• **What is expected**: Your task is to retype, exactly, the line containing "bonolin (grey) [310" and every later line through the end of the listing, with pictures omitted.

• **Information supplied**:
┌────────

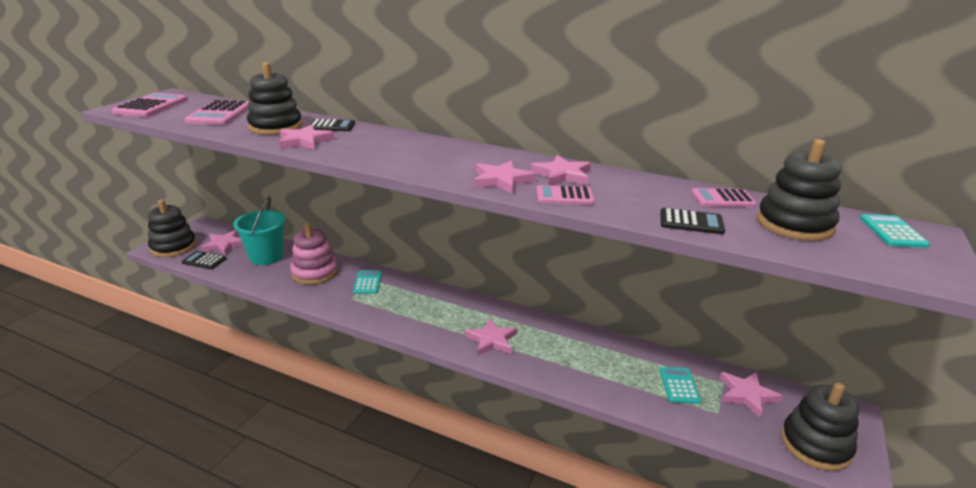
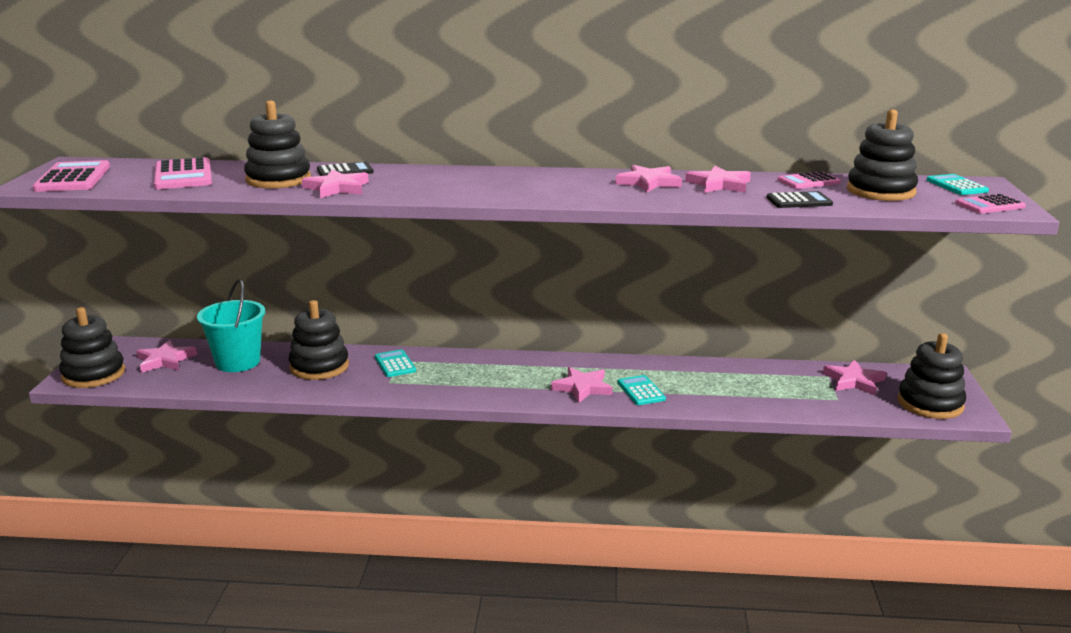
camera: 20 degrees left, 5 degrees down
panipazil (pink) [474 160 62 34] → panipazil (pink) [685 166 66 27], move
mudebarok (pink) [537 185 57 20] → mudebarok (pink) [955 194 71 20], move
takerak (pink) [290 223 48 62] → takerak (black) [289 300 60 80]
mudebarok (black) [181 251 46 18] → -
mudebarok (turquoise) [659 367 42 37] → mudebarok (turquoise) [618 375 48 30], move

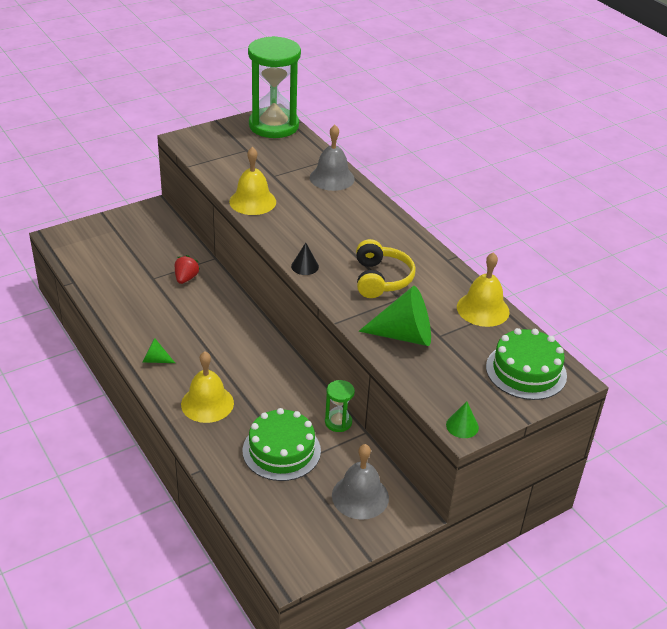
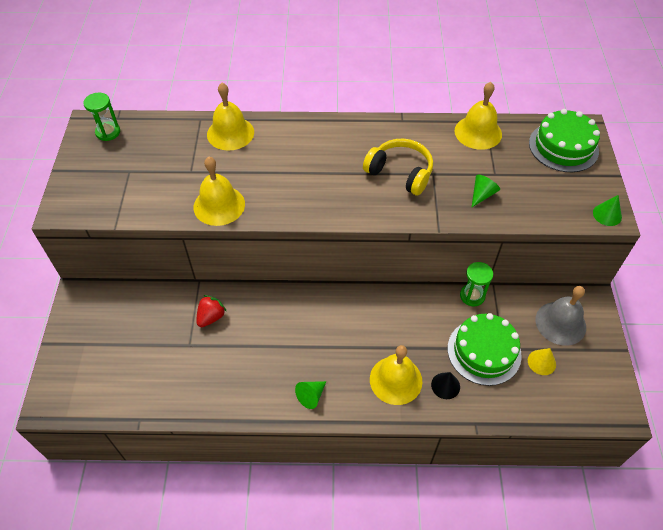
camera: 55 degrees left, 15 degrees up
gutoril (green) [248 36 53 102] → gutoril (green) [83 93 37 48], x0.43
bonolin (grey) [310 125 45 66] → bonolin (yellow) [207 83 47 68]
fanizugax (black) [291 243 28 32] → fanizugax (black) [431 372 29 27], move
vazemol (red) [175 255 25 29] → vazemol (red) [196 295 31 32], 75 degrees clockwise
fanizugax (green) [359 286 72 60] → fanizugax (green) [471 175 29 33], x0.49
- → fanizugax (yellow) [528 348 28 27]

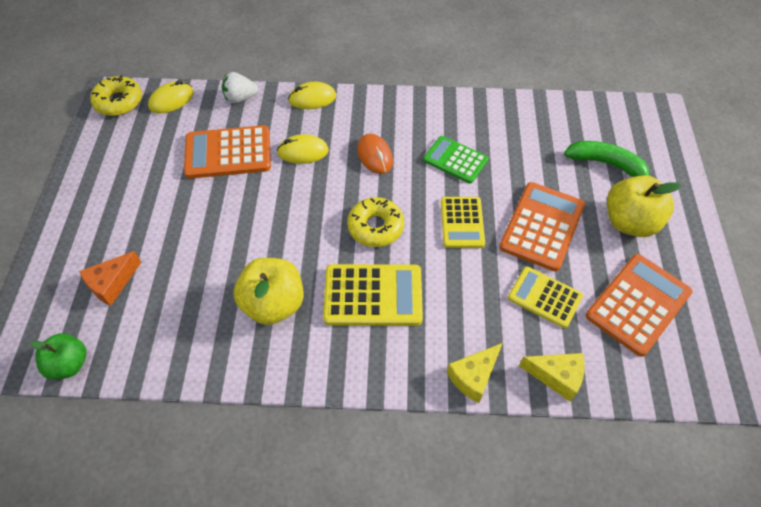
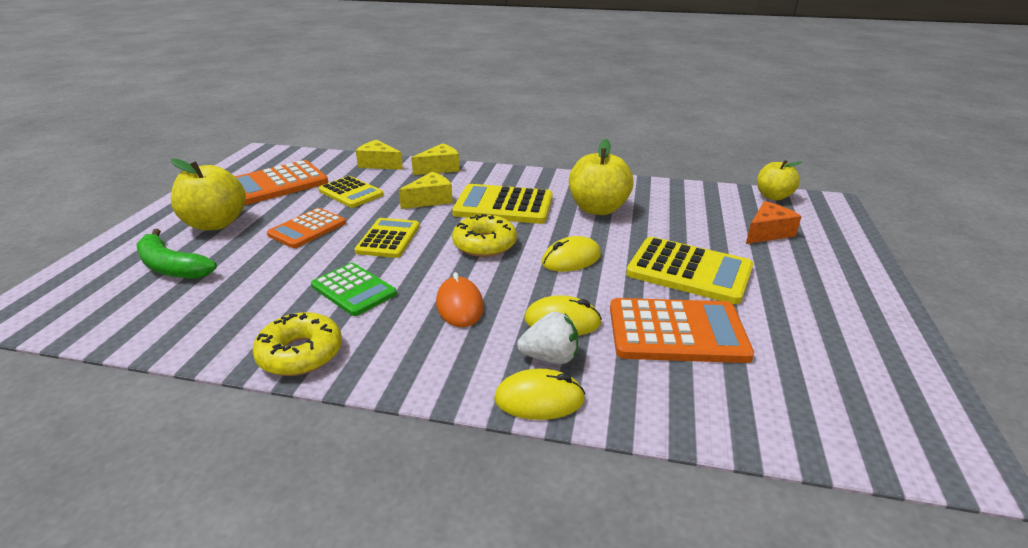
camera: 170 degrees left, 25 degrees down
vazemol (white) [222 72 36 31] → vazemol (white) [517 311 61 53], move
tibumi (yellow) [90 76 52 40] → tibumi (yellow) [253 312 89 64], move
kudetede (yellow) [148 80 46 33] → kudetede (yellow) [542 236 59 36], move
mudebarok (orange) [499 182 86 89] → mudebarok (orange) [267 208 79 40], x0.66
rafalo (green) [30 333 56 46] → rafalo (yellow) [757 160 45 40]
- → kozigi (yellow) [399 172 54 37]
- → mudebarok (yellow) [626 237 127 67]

└────────

• **Expected answer**:
bonolin (grey) [310 125 45 66] → bonolin (yellow) [207 83 47 68]
fanizugax (black) [291 243 28 32] → fanizugax (black) [431 372 29 27], move
vazemol (red) [175 255 25 29] → vazemol (red) [196 295 31 32], 75 degrees clockwise
fanizugax (green) [359 286 72 60] → fanizugax (green) [471 175 29 33], x0.49
- → fanizugax (yellow) [528 348 28 27]

camera: 170 degrees left, 25 degrees down
vazemol (white) [222 72 36 31] → vazemol (white) [517 311 61 53], move
tibumi (yellow) [90 76 52 40] → tibumi (yellow) [253 312 89 64], move
kudetede (yellow) [148 80 46 33] → kudetede (yellow) [542 236 59 36], move
mudebarok (orange) [499 182 86 89] → mudebarok (orange) [267 208 79 40], x0.66
rafalo (green) [30 333 56 46] → rafalo (yellow) [757 160 45 40]
- → kozigi (yellow) [399 172 54 37]
- → mudebarok (yellow) [626 237 127 67]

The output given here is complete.